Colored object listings
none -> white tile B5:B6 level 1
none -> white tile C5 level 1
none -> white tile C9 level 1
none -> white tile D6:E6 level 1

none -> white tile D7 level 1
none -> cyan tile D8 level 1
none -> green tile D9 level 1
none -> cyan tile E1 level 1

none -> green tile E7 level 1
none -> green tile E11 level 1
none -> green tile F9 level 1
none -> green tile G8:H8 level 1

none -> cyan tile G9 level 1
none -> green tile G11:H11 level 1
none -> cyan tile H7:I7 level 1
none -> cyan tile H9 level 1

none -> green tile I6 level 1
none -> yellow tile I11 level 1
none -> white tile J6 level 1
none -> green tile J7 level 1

Exercise aim: Your task is to copy exactly, and only, the lines from the line with "none -> cyan tile H9 level 1" through the last line of the entries, both included.

Answer to the exercise:
none -> cyan tile H9 level 1

none -> green tile I6 level 1
none -> yellow tile I11 level 1
none -> white tile J6 level 1
none -> green tile J7 level 1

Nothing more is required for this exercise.